• _Task statement_
The lines to copy are those holding the string "pink" in the entries below.

Top of Record set

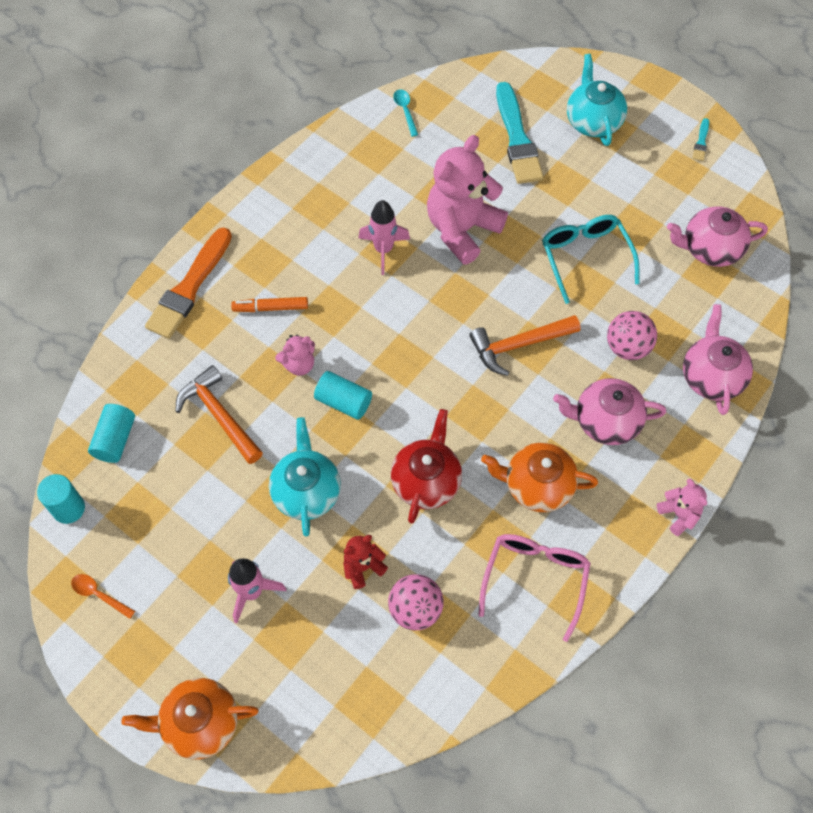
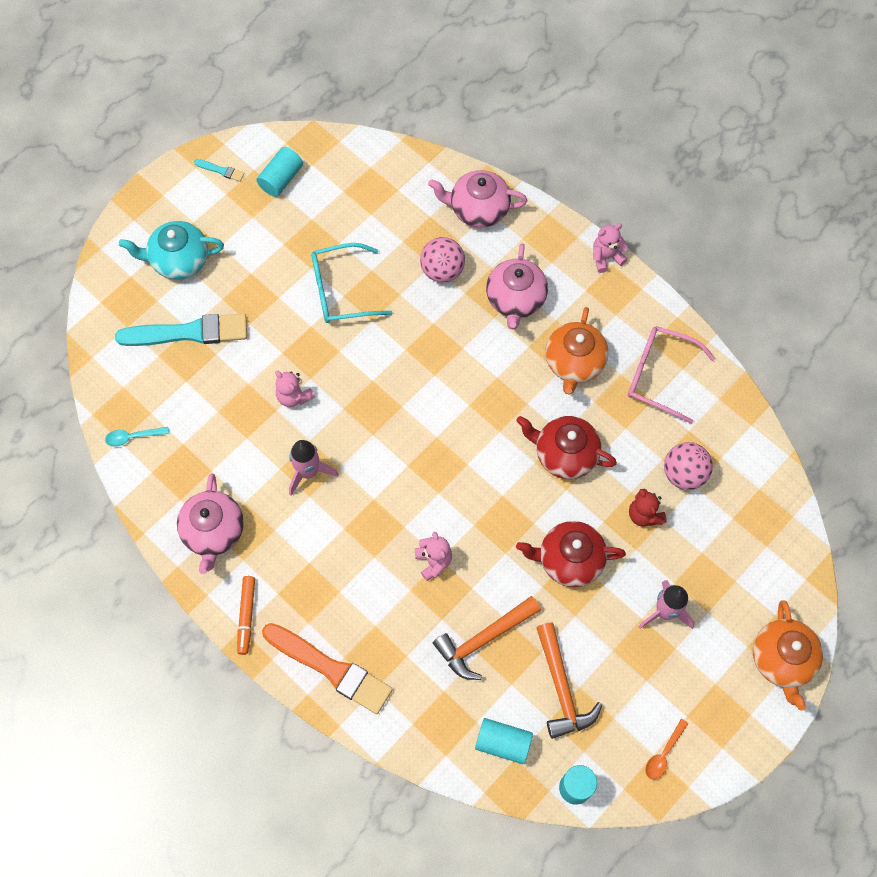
camera: 85 degrees left, 5 degrees up
(270, 308) = (365, 586): orange marker -> orange marker (246, 616)
(306, 492) = (569, 560): turquoise teapot -> red teapot
(343, 402) = (478, 521): turquoise cylinder -> turquoise cylinder (281, 179)
(462, 229) = (294, 396): pink teddy bear -> pink teddy bear, size x0.47
(519, 345) = (431, 360): orange hammer -> orange hammer (561, 687)
(710, 249) = (345, 186): pink teapot -> pink teapot (214, 532)

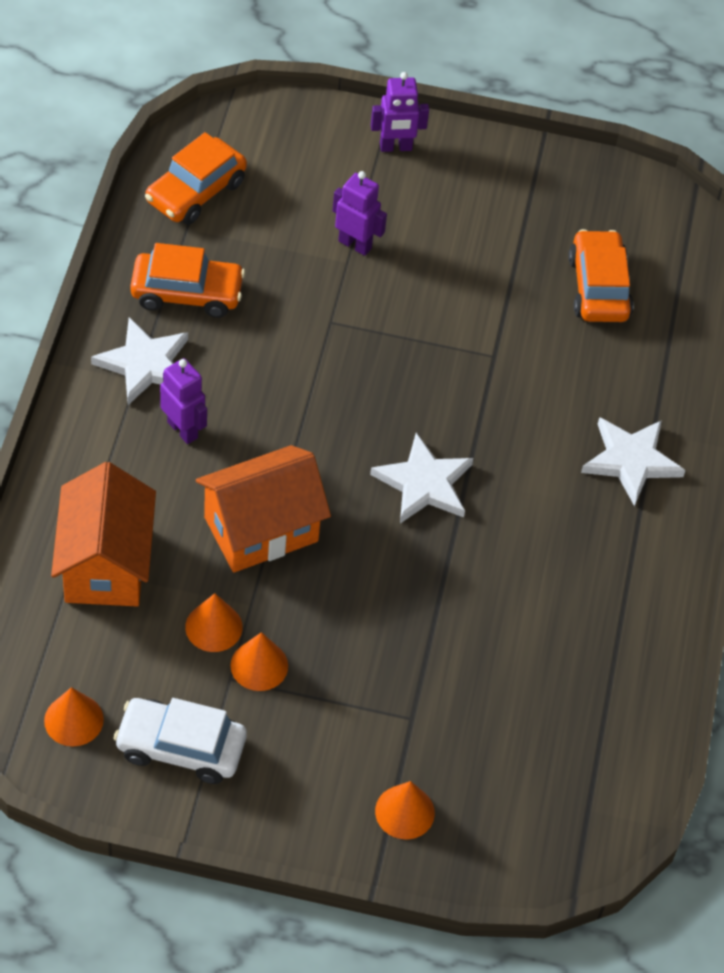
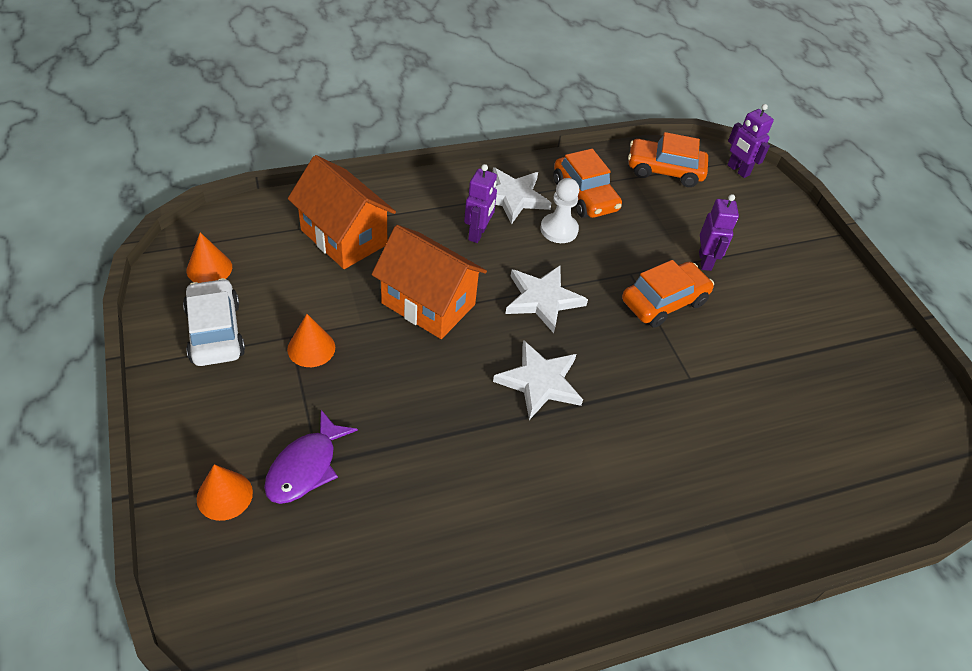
camera: 60 degrees right, 5 degrees down
(106, 564) = (344, 237): orange house -> orange house turned 75 degrees clockwise
(214, 627) = (328, 310): orange cone -> none
(225, 349) = (559, 229): none -> white pawn
(395, 147) = (805, 250): purple robot -> purple robot (738, 170)
(410, 730) = (305, 467): none -> purple fish
(598, 287) = (818, 421): orange car -> orange car (664, 302)
(631, 461) = (677, 518): white star -> white star (542, 299)

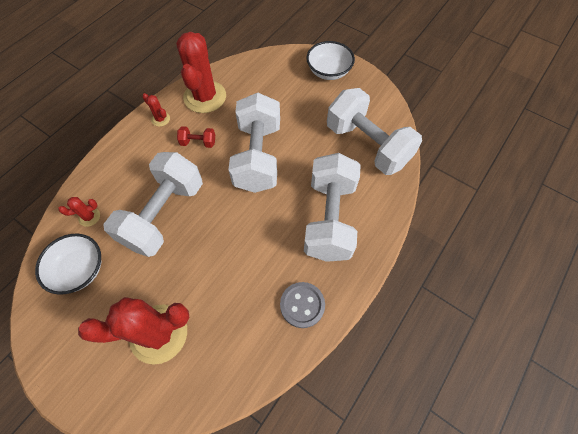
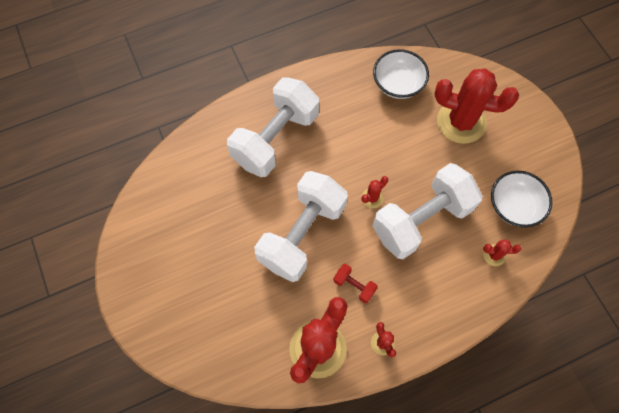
camera: 150 degrees left, 5 degrees up
(215, 211) = (372, 198): none -> red cactus
(302, 305) = (341, 87): grey button -> none
(328, 71) = (153, 305): white bowl -> white bowl (398, 84)
(367, 145) = (188, 189): white dumbbell -> none

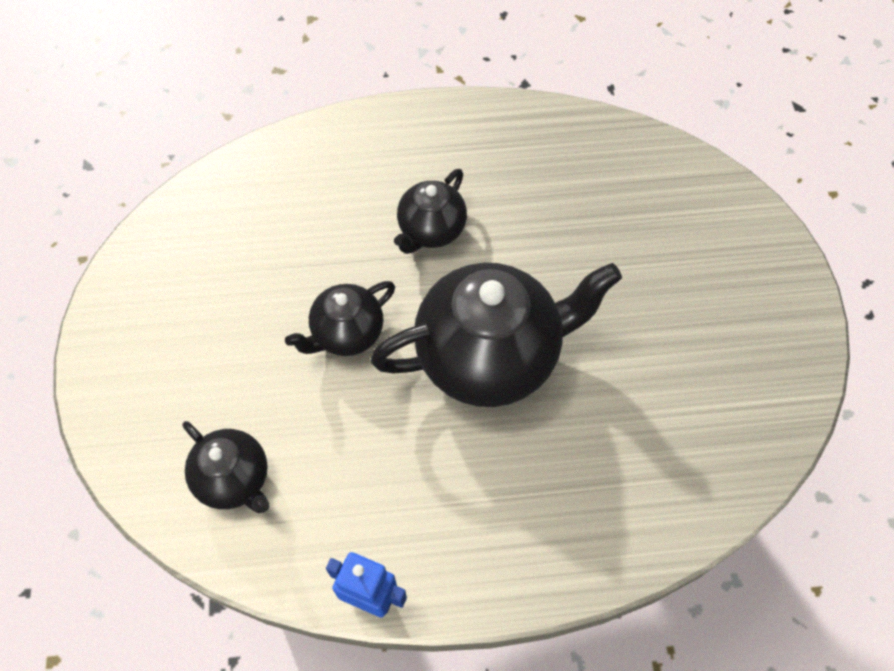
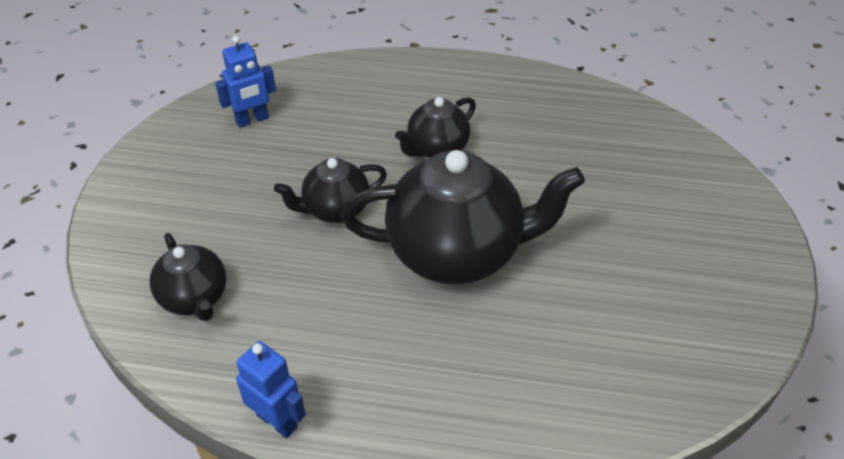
camera: 15 degrees right, 15 degrees down
(215, 237) = (252, 120): none -> blue robot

Bottom of Record set

• _Task answer_
(462, 229) = (294, 396): pink teddy bear -> pink teddy bear, size x0.47
(710, 249) = (345, 186): pink teapot -> pink teapot (214, 532)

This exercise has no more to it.